(Object matching data)

----

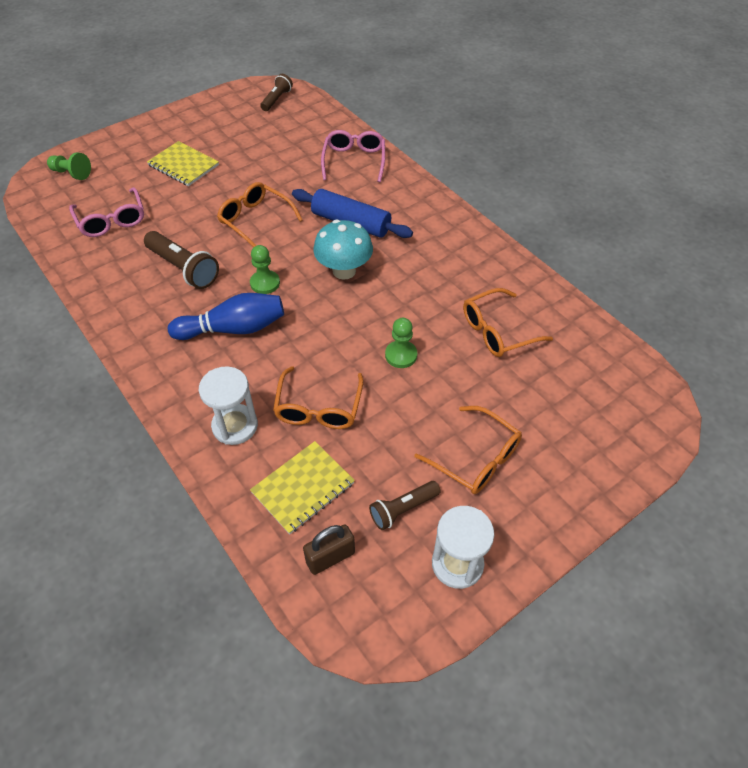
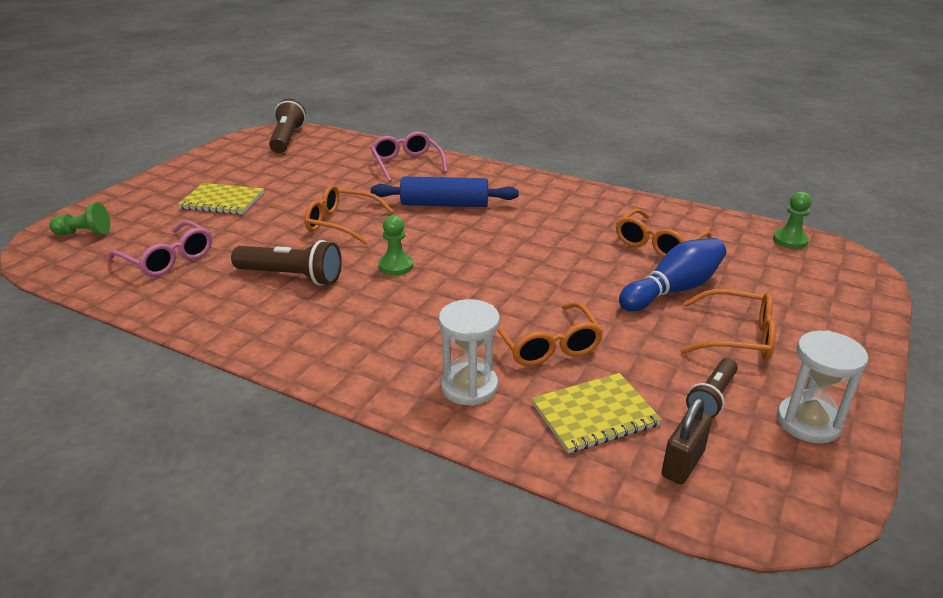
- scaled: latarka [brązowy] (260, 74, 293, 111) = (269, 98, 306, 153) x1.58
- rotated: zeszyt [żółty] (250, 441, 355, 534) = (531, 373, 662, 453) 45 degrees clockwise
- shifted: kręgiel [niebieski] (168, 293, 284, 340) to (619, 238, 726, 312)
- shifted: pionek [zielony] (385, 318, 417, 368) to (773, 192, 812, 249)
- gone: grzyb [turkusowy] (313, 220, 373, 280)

----

Task requirements >> Lines in the data that hold "shifted" must be located and copied.

Answer for the task >>
- shifted: kręgiel [niebieski] (168, 293, 284, 340) to (619, 238, 726, 312)
- shifted: pionek [zielony] (385, 318, 417, 368) to (773, 192, 812, 249)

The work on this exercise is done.